_Task details_
Please give every record below again exactly, and keep the pictures out.

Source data
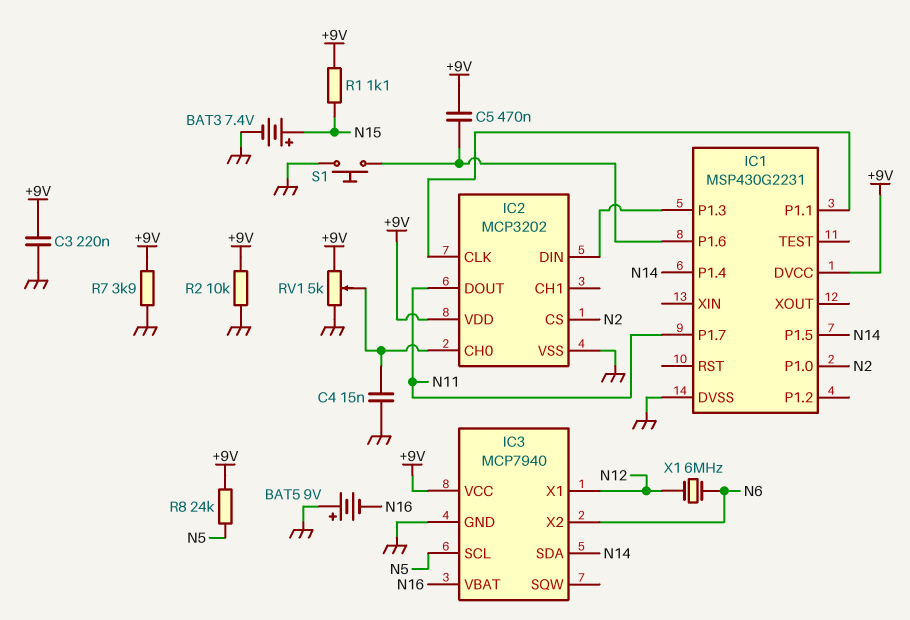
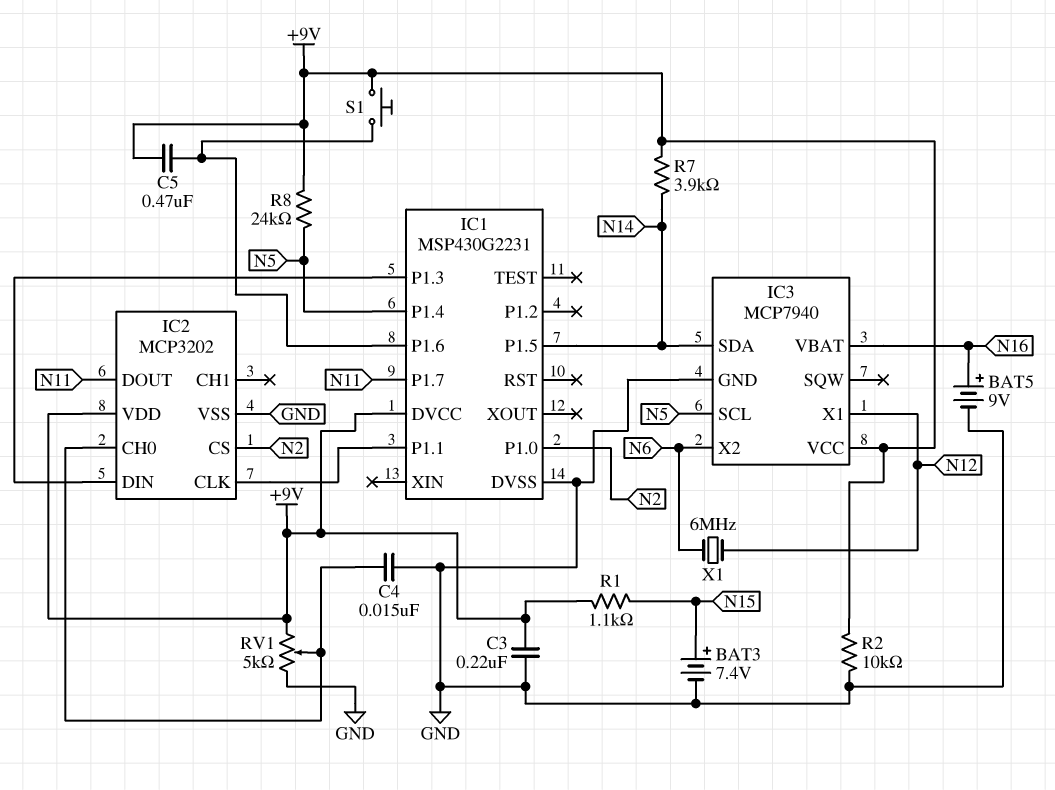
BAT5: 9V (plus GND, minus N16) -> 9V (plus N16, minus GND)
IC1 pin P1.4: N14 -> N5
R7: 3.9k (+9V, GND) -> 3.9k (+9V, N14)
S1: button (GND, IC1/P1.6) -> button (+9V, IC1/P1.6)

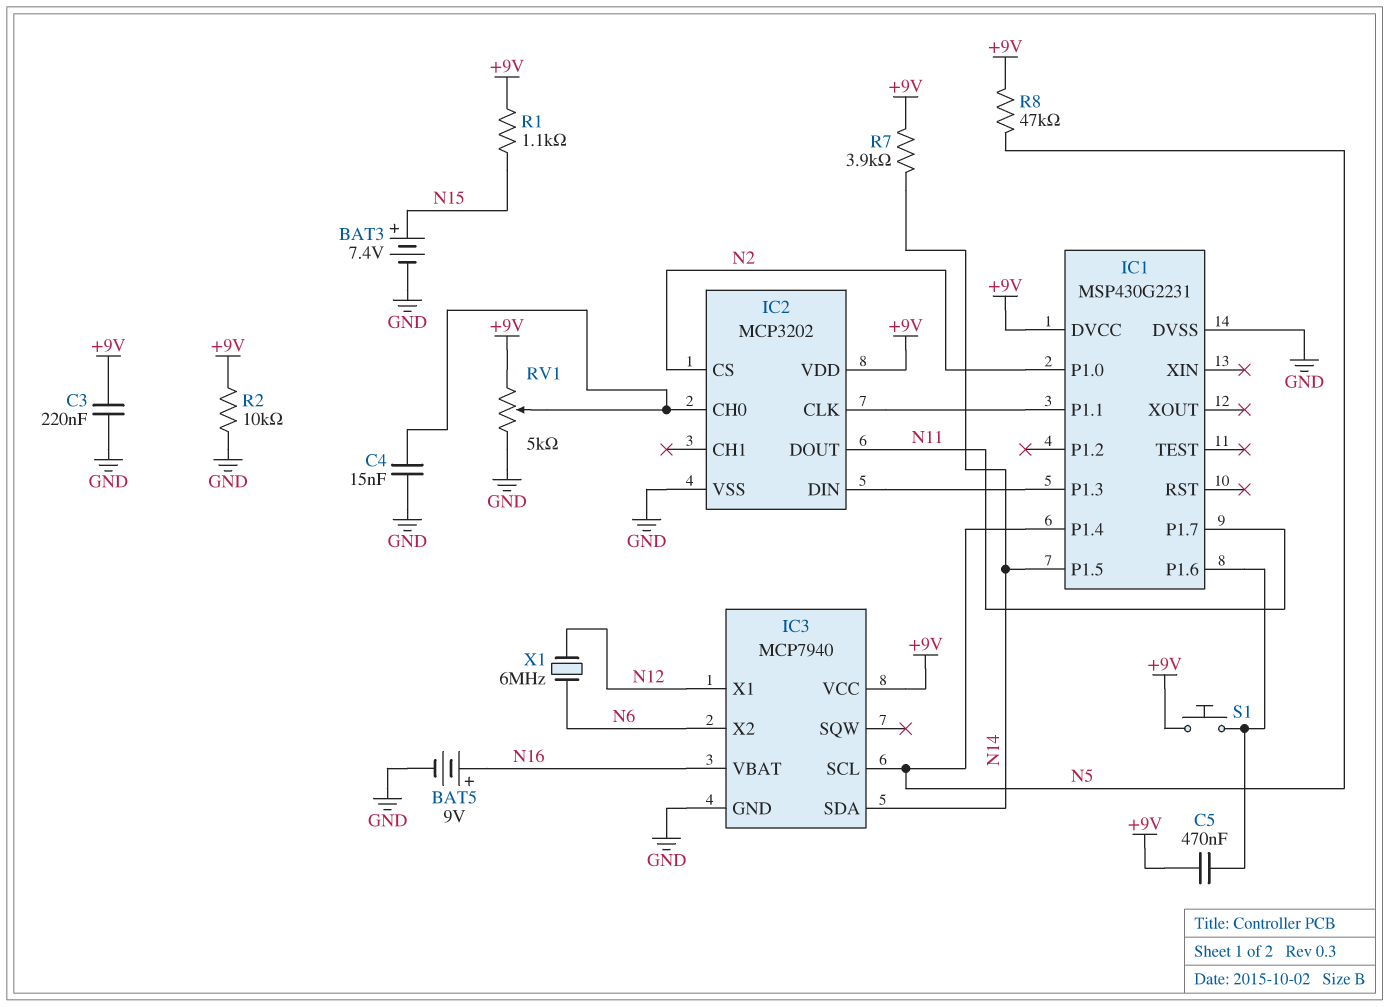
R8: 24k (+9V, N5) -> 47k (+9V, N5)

_Exercise result_
BAT5: 9V (plus GND, minus N16) -> 9V (plus N16, minus GND)
IC1 pin P1.4: N14 -> N5
R7: 3.9k (+9V, GND) -> 3.9k (+9V, N14)
S1: button (GND, IC1/P1.6) -> button (+9V, IC1/P1.6)

R8: 24k (+9V, N5) -> 47k (+9V, N5)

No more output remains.